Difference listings
|---|

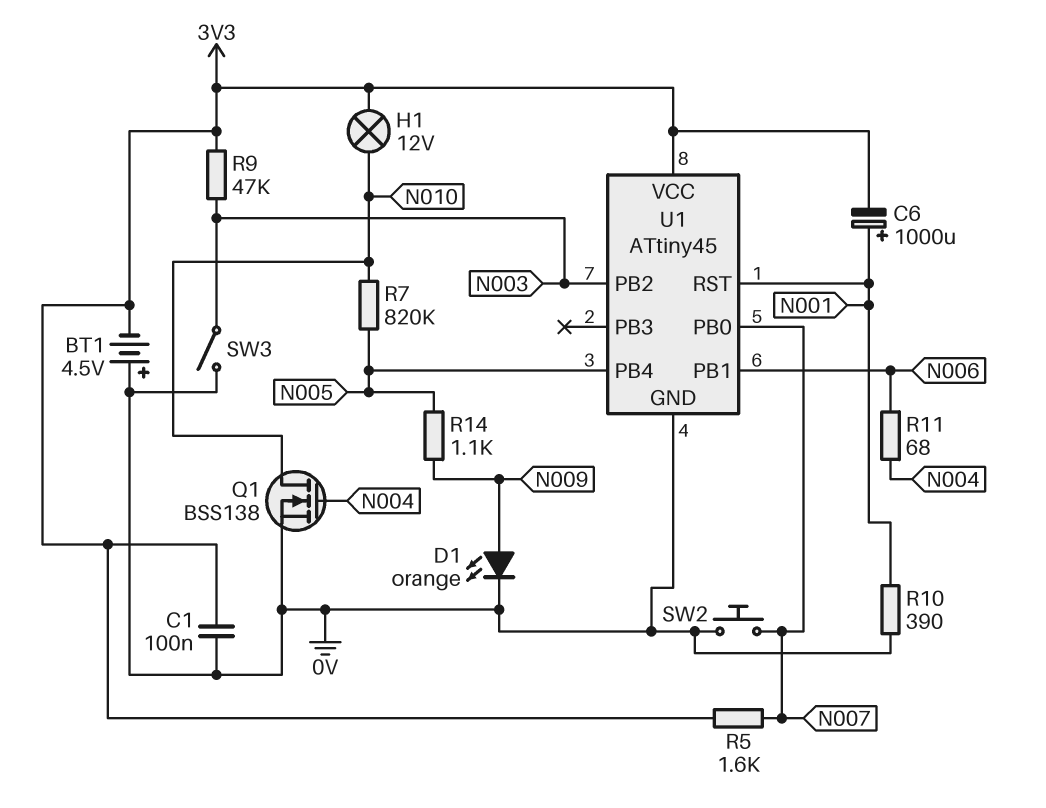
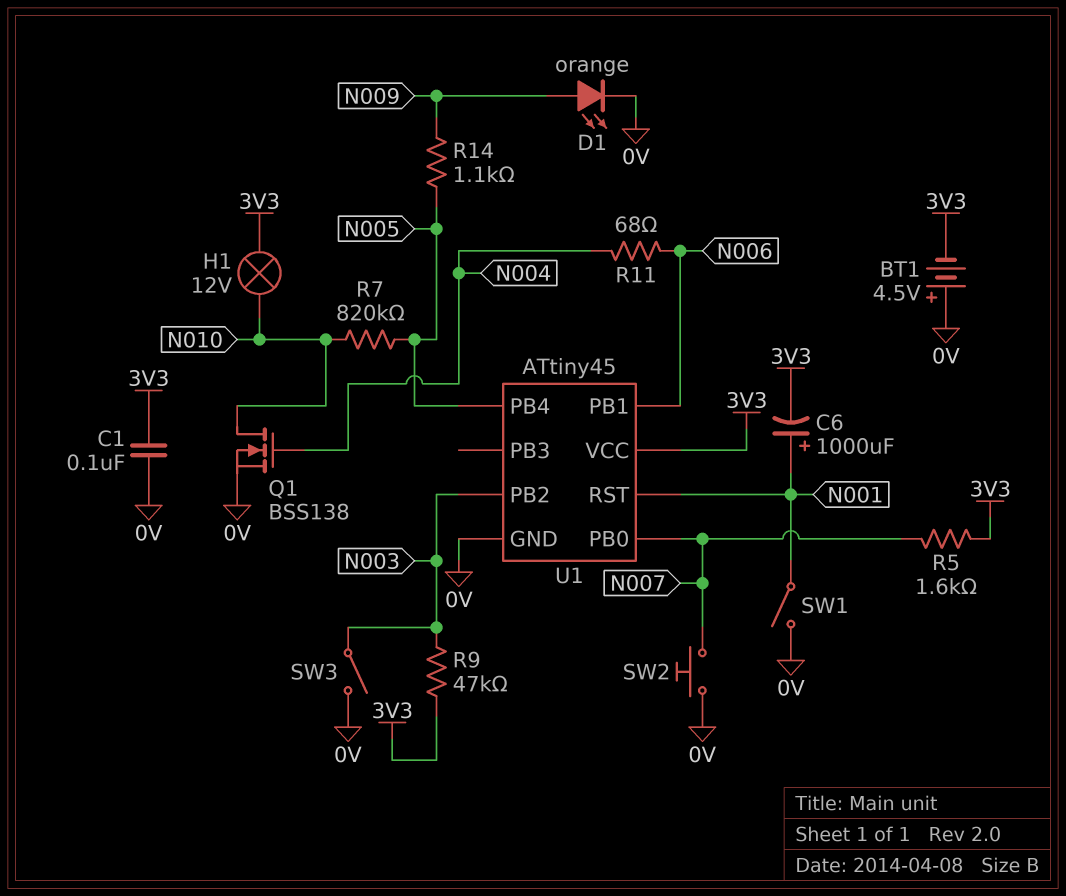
R10: 390 (0V, N001) -> none
SW1: none -> switch (0V, N001)

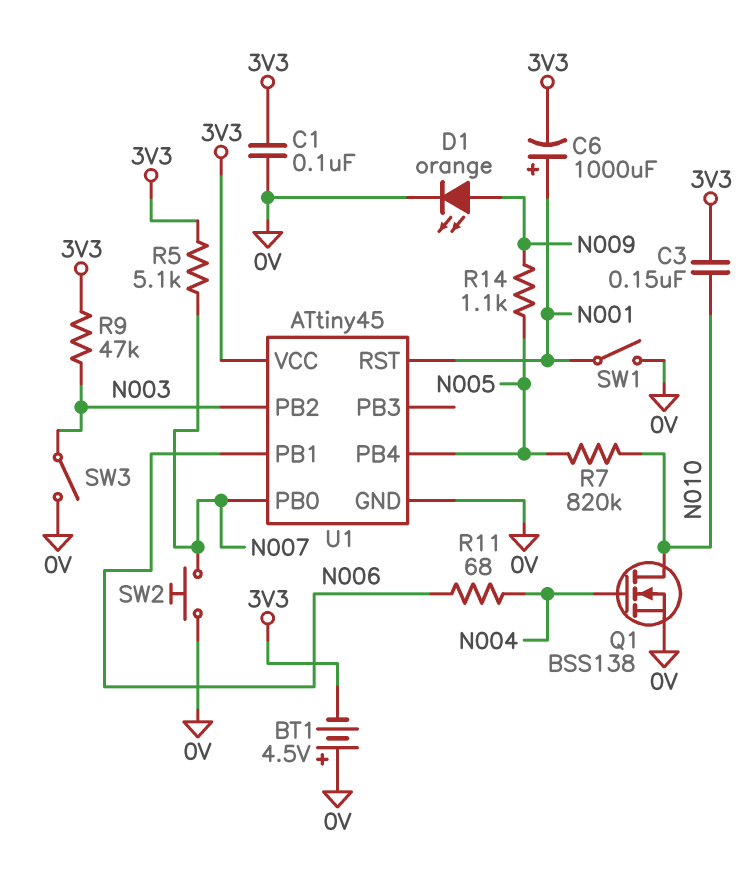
C3: none -> 150nF (3V3, N010)
H1: lamp 12V (3V3, N010) -> none
R5: 1.6k (3V3, N007) -> 5.1k (3V3, N007)

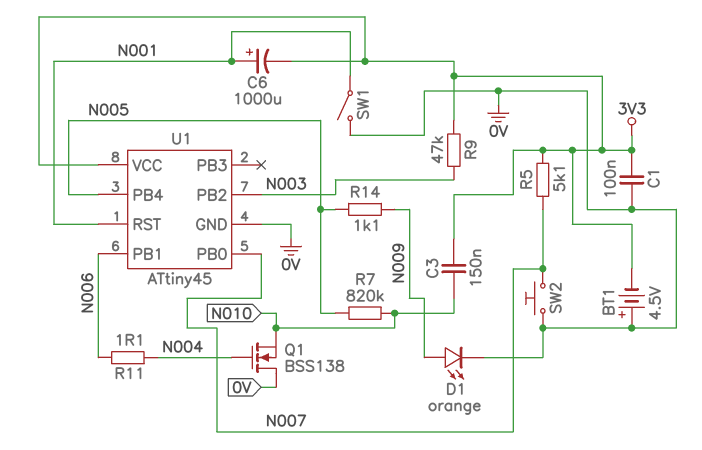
Q1: NMOS BSS138 (G N004, D N010, S 0V) -> NMOS BSS138 (G N004, D 0V, S N010)
R11: 68 (N004, N006) -> 1.1 (N004, N006)
SW3: switch (0V, N003) -> none

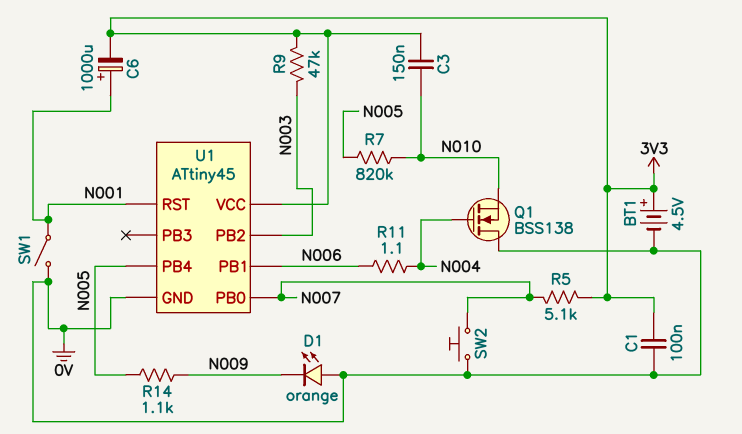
BT1: 4.5V (plus 0V, minus 3V3) -> 4.5V (plus 3V3, minus 0V)
D1: LED orange (A N009, K 0V) -> LED orange (A 0V, K N009)

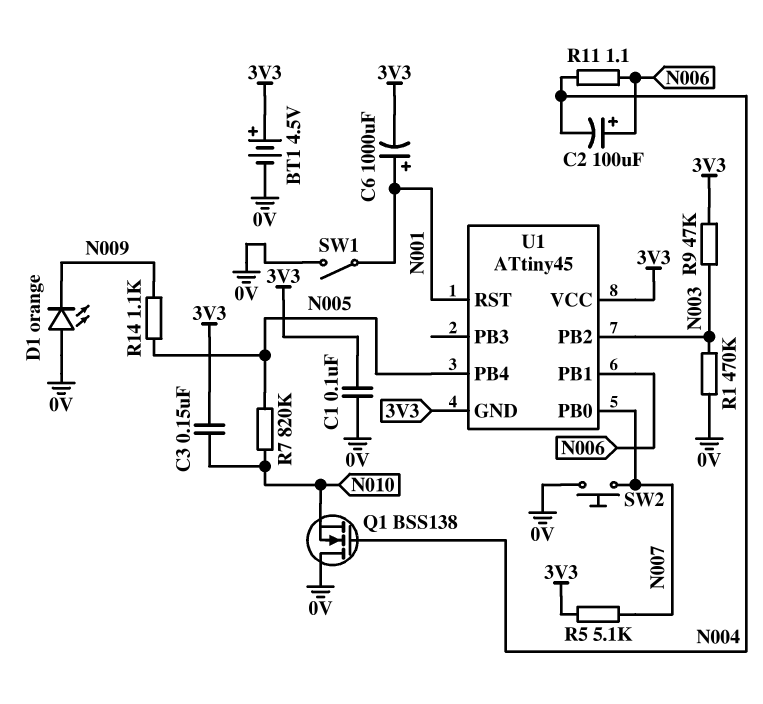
C2: none -> 100uF (plus N006, minus N004)
R1: none -> 470k (0V, N003)
U1 pin GND: 0V -> 3V3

|---|

Task to carry out
Write out every line of the entries that holds the word "none".

The completed task
R10: 390 (0V, N001) -> none
SW1: none -> switch (0V, N001)
C3: none -> 150nF (3V3, N010)
H1: lamp 12V (3V3, N010) -> none
SW3: switch (0V, N003) -> none
C2: none -> 100uF (plus N006, minus N004)
R1: none -> 470k (0V, N003)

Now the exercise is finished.